Entries taken from a collection

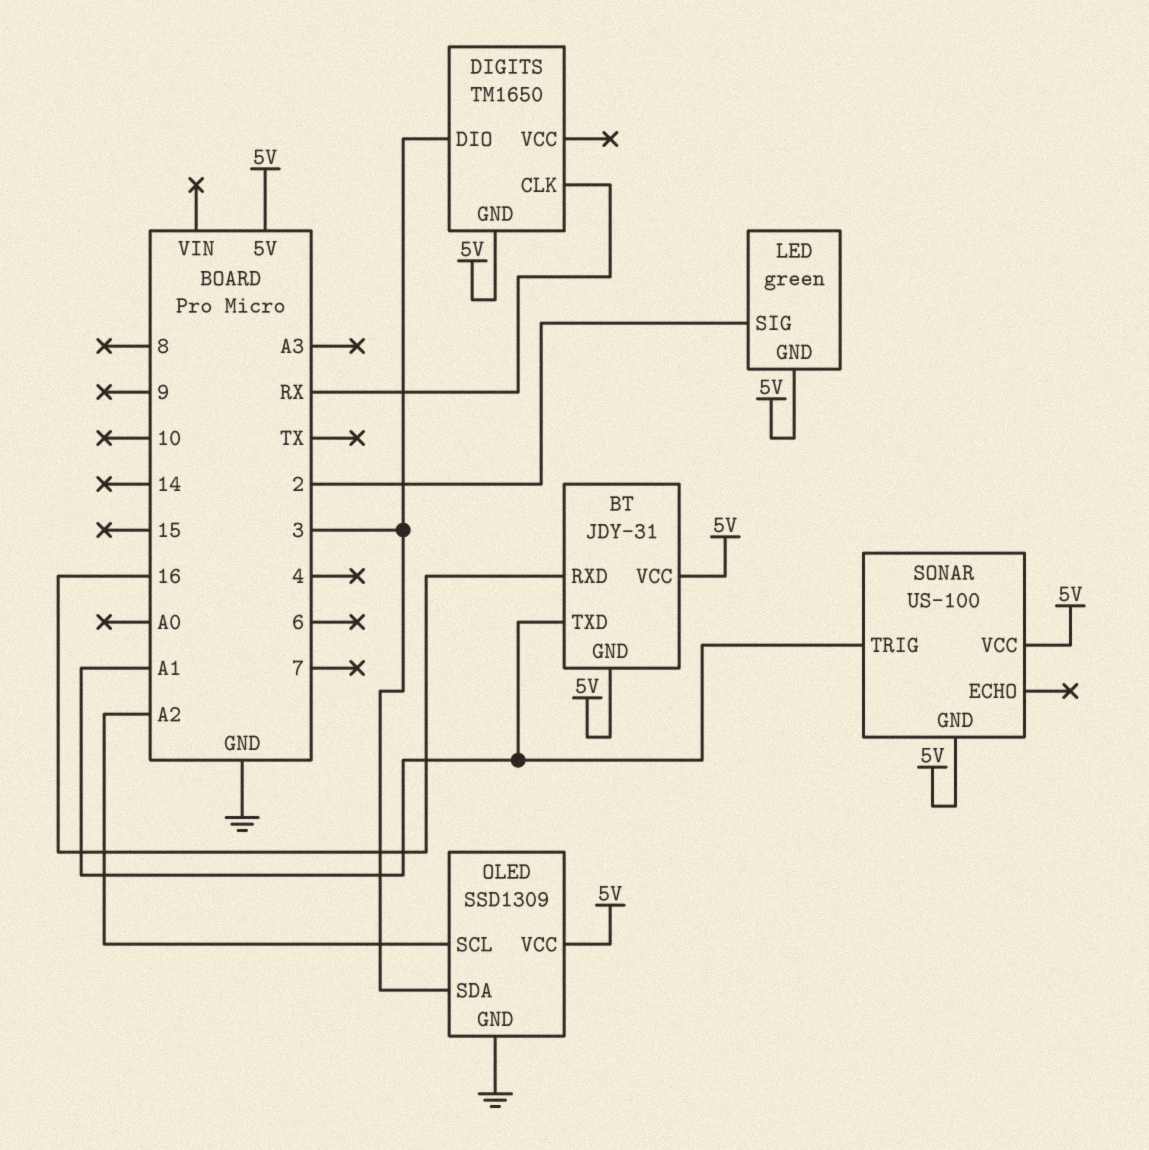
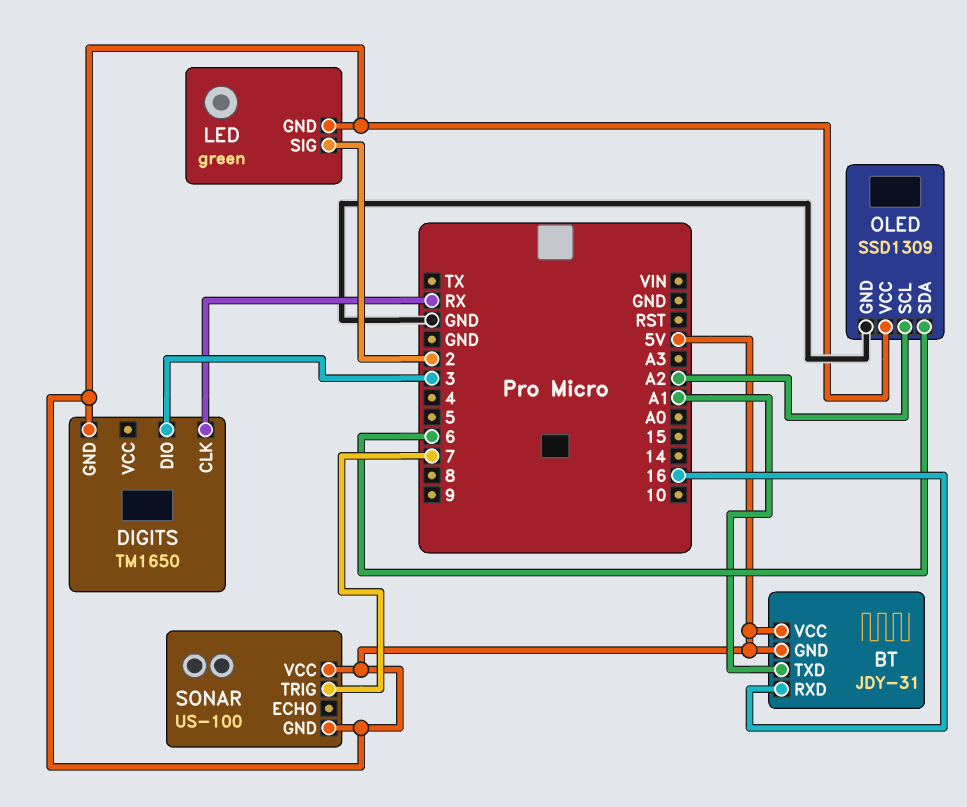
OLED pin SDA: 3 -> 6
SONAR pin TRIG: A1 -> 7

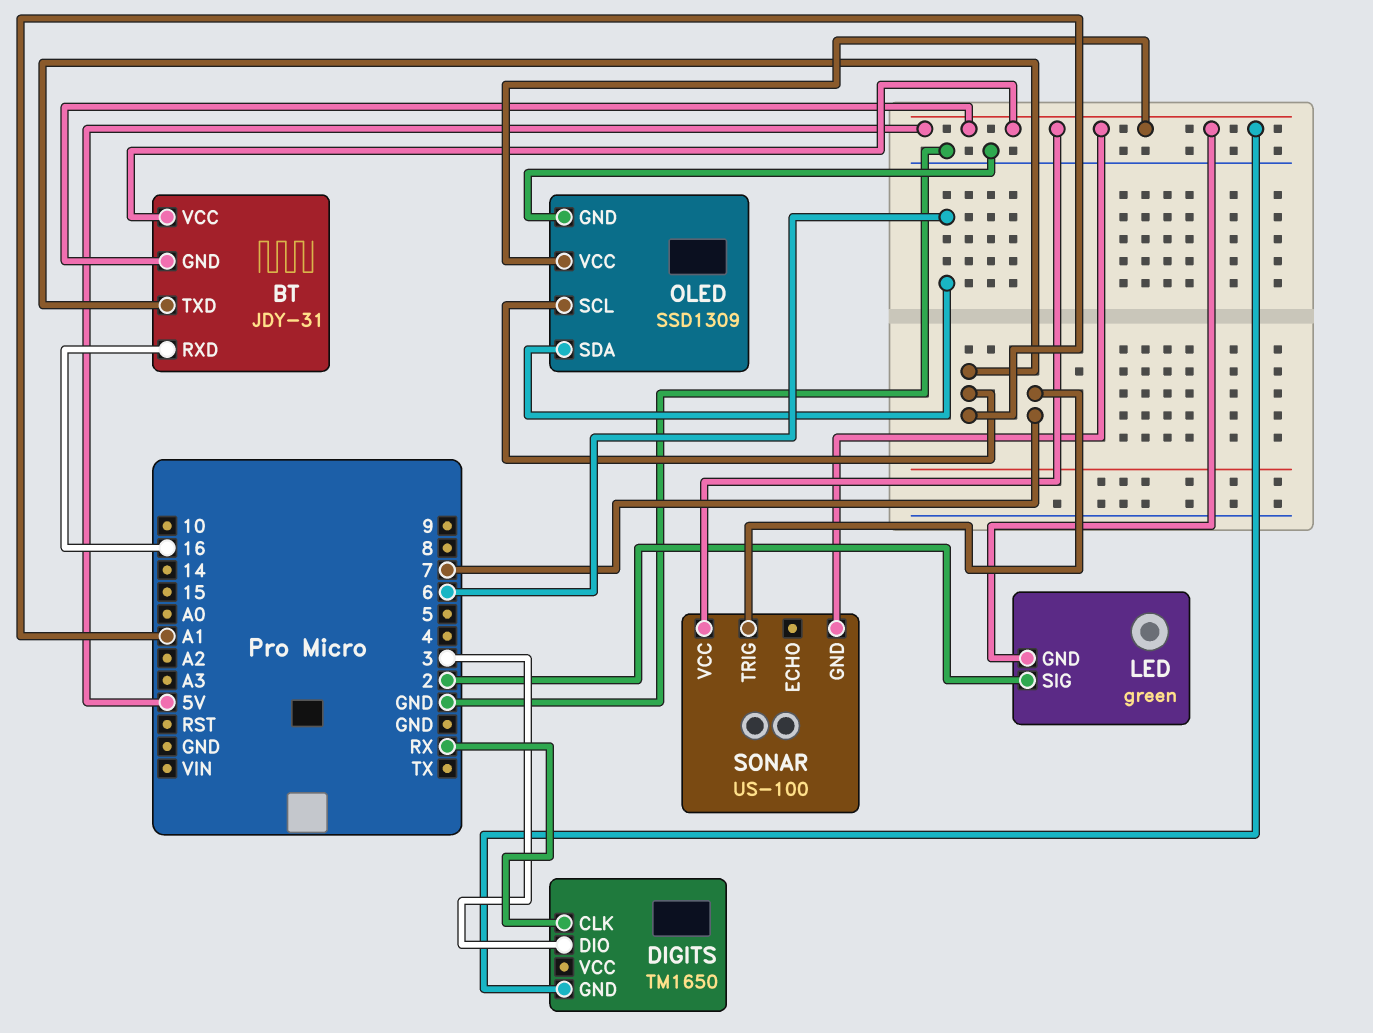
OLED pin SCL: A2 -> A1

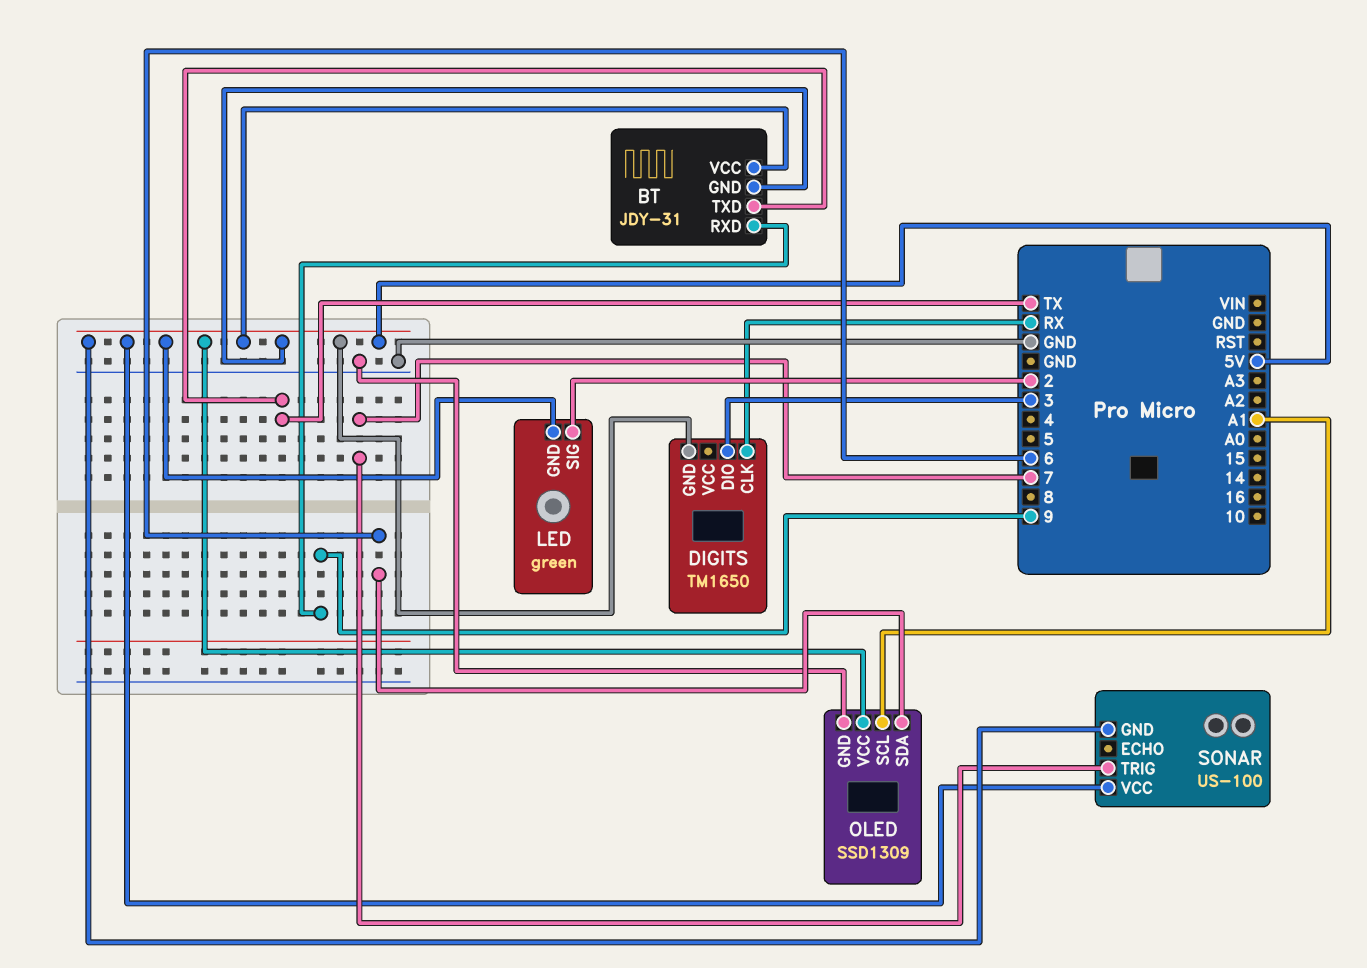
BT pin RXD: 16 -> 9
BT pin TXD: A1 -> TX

Assignment: Repeat the records word for word. Any picture in them should be left out.

Expected output:
OLED pin SDA: 3 -> 6
SONAR pin TRIG: A1 -> 7

OLED pin SCL: A2 -> A1

BT pin RXD: 16 -> 9
BT pin TXD: A1 -> TX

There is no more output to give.